• WHAT YOU ARE ASKED TO DO: Your response to the data below should hold nothing except the lines from the one containing "SW1: button (AGND, W5) -> button (VA, W5)" down to the one containing "R11: 82k (VA, W30) -> 1k (VA, W30)", reproduced exactly and without pictures.

[Source data]
⟨

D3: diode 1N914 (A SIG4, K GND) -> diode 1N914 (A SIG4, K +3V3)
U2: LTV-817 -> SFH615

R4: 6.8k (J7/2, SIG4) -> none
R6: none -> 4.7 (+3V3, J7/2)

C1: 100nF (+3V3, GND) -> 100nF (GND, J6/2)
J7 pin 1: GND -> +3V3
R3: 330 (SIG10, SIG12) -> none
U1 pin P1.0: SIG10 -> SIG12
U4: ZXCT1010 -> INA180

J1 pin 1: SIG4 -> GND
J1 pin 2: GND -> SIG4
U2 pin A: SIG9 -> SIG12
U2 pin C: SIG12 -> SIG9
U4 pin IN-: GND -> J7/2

⟩
⟨

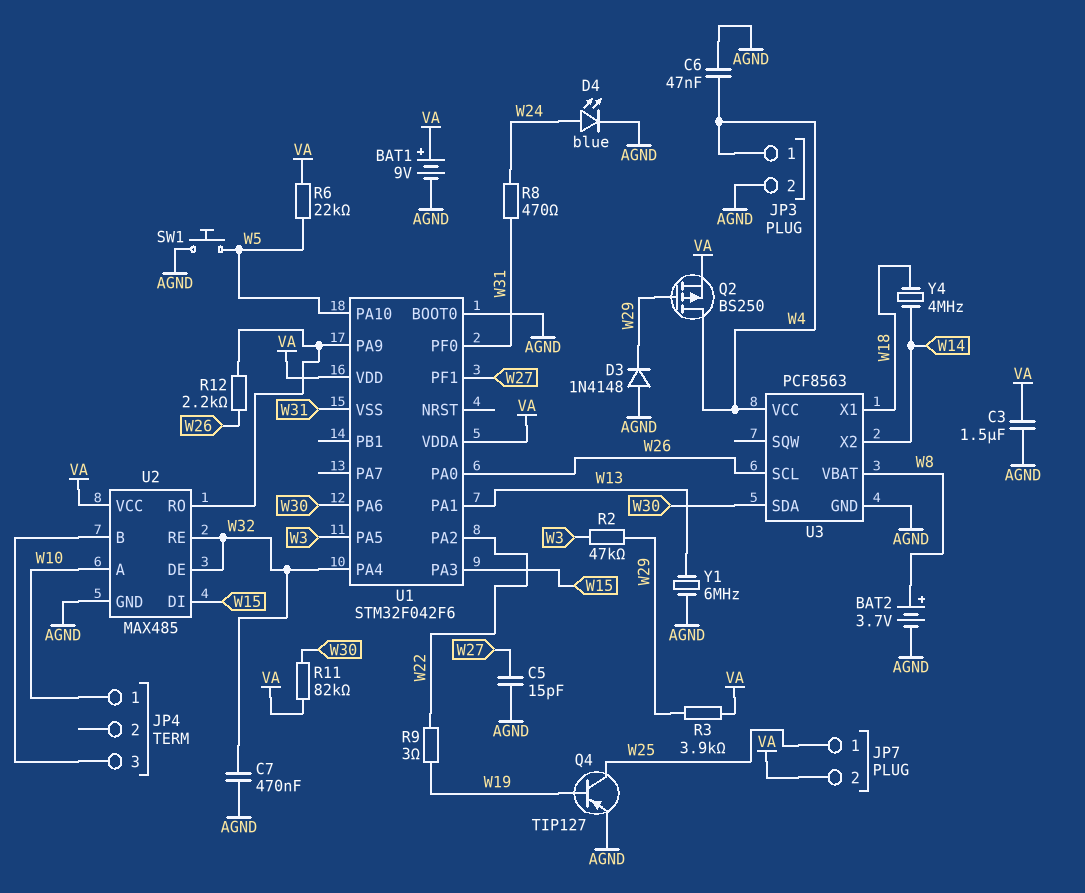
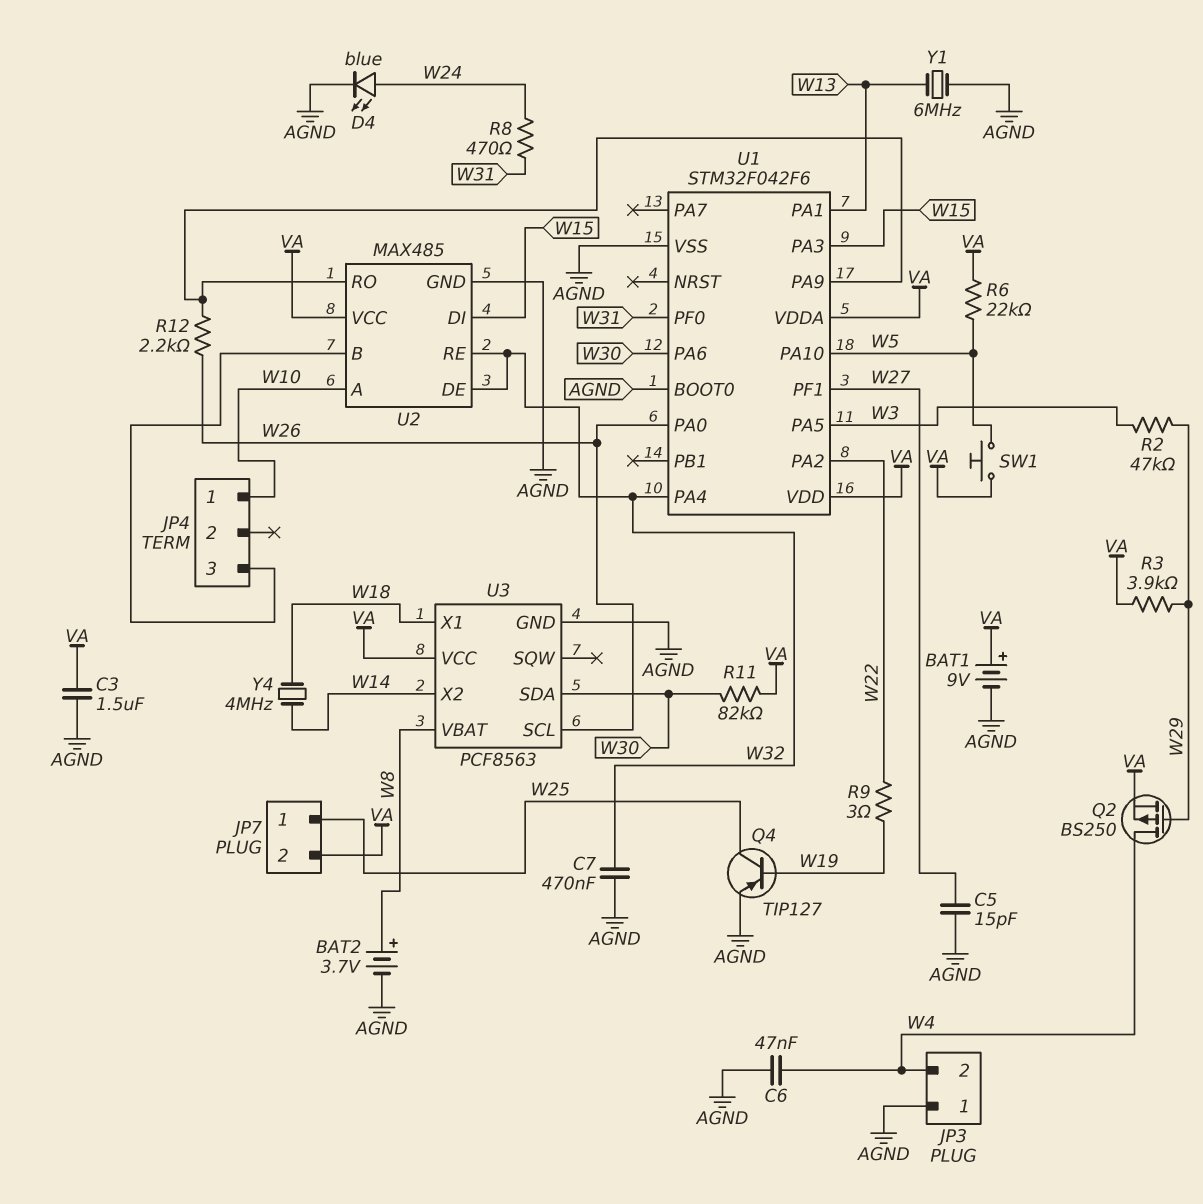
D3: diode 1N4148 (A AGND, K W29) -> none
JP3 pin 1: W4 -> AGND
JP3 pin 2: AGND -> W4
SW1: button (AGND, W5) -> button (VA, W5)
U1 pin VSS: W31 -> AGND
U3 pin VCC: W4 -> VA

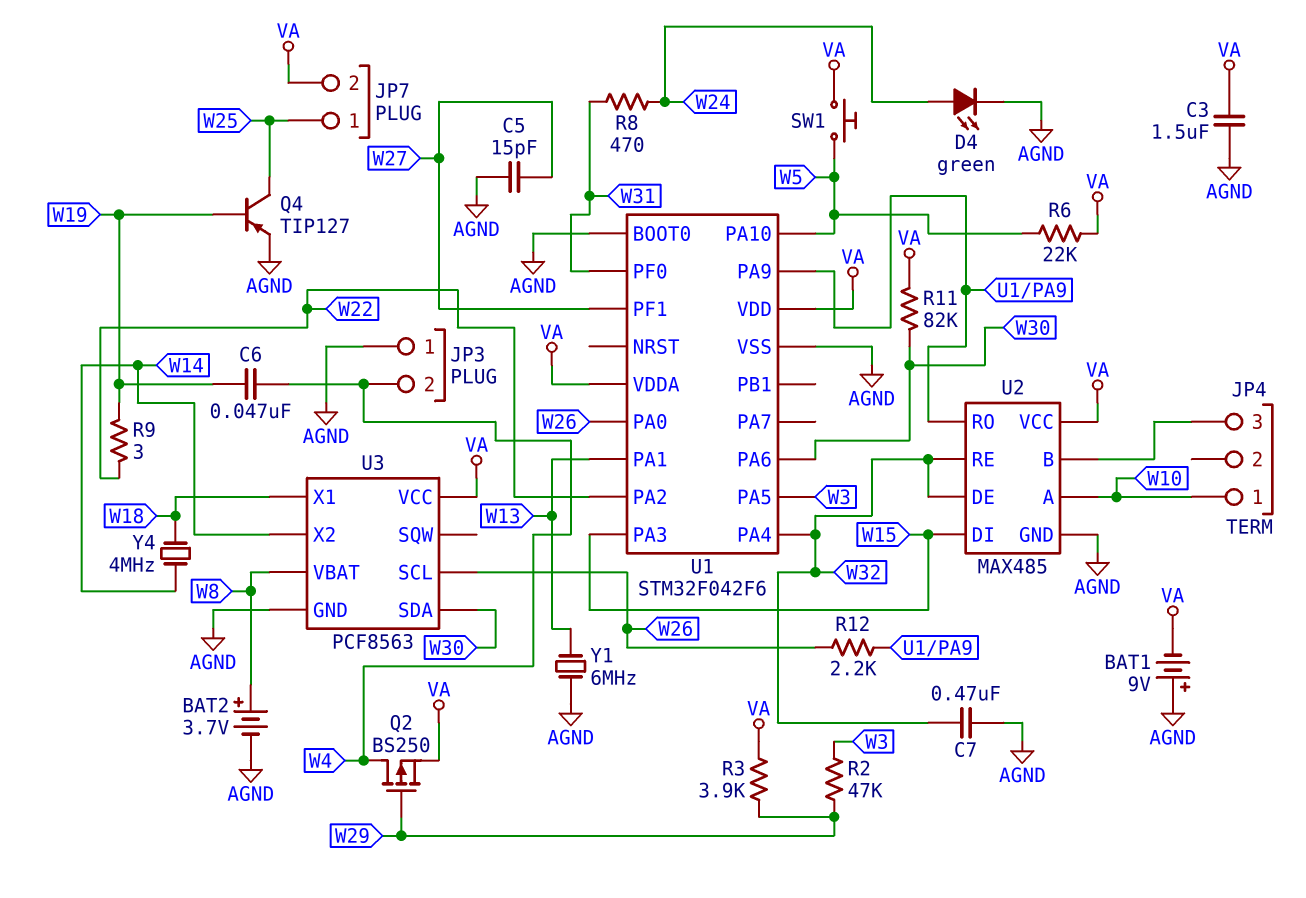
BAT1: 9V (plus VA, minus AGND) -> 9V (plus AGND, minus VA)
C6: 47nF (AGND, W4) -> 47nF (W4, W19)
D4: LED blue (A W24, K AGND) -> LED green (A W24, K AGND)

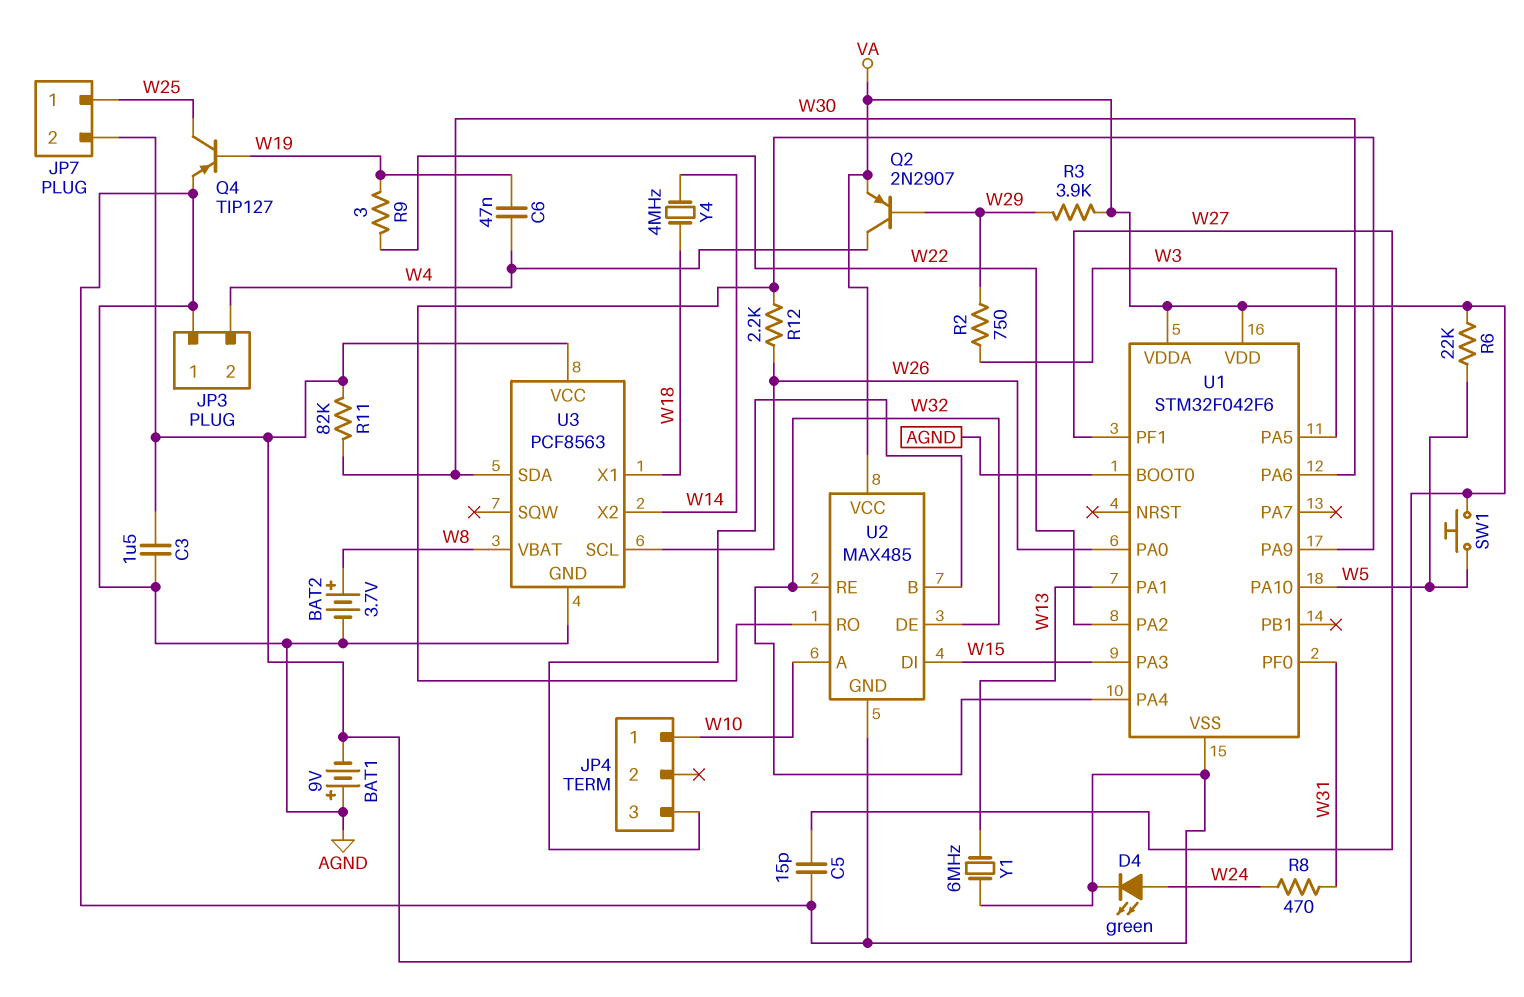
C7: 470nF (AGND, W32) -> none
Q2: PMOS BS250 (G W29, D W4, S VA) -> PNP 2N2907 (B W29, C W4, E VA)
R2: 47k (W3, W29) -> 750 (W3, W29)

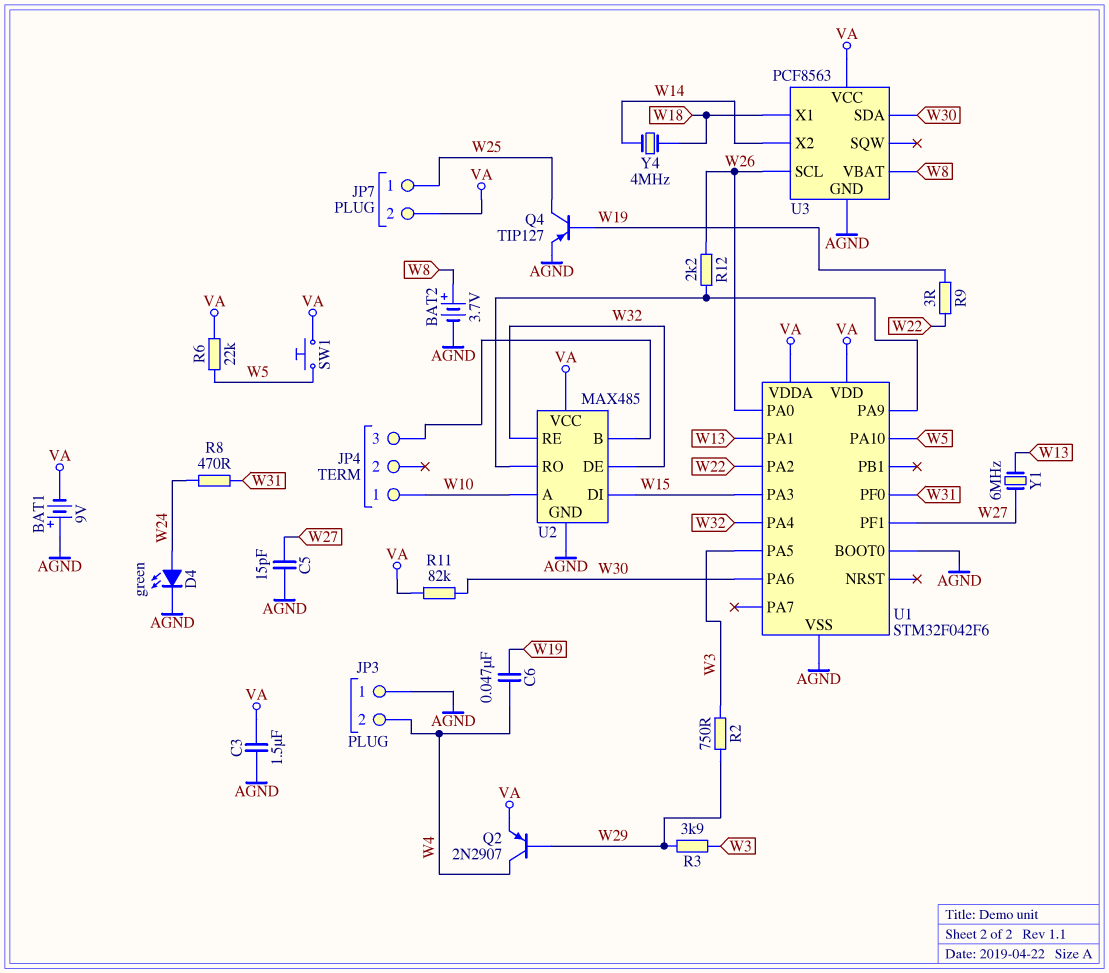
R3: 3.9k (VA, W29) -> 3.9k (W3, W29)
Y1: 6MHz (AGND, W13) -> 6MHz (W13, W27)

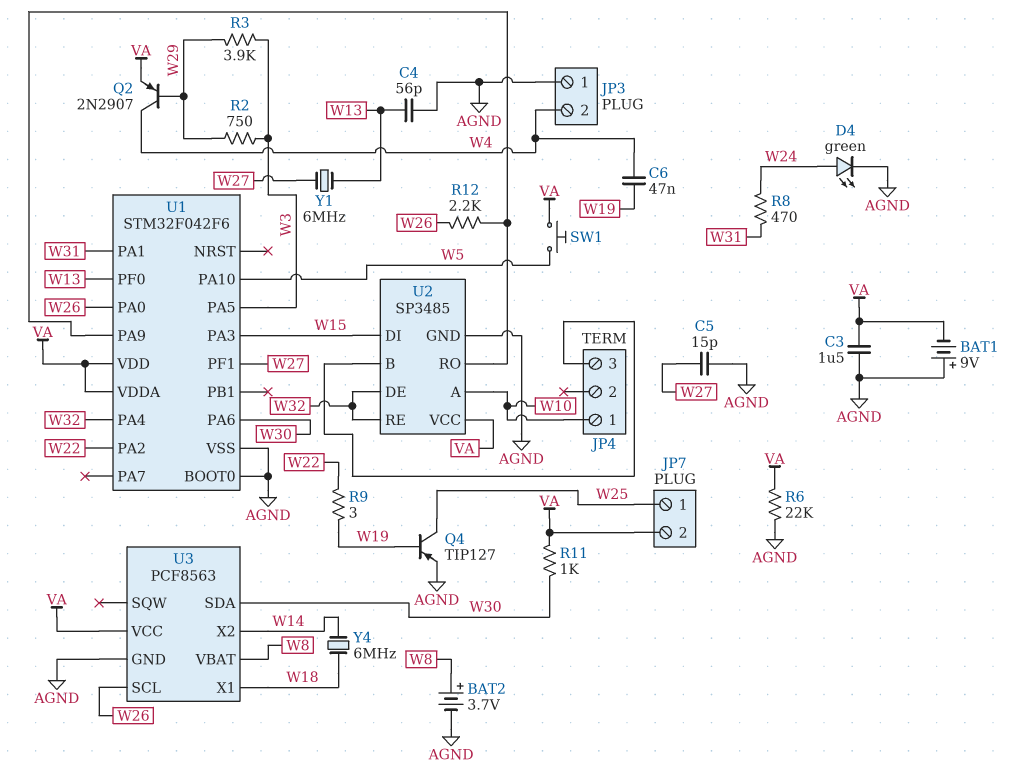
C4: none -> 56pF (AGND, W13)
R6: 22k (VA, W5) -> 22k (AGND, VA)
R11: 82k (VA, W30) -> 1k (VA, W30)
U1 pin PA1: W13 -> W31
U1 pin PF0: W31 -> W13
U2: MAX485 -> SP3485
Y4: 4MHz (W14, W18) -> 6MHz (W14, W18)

⟩

• TASK SOLUTION:
SW1: button (AGND, W5) -> button (VA, W5)
U1 pin VSS: W31 -> AGND
U3 pin VCC: W4 -> VA

BAT1: 9V (plus VA, minus AGND) -> 9V (plus AGND, minus VA)
C6: 47nF (AGND, W4) -> 47nF (W4, W19)
D4: LED blue (A W24, K AGND) -> LED green (A W24, K AGND)

C7: 470nF (AGND, W32) -> none
Q2: PMOS BS250 (G W29, D W4, S VA) -> PNP 2N2907 (B W29, C W4, E VA)
R2: 47k (W3, W29) -> 750 (W3, W29)

R3: 3.9k (VA, W29) -> 3.9k (W3, W29)
Y1: 6MHz (AGND, W13) -> 6MHz (W13, W27)

C4: none -> 56pF (AGND, W13)
R6: 22k (VA, W5) -> 22k (AGND, VA)
R11: 82k (VA, W30) -> 1k (VA, W30)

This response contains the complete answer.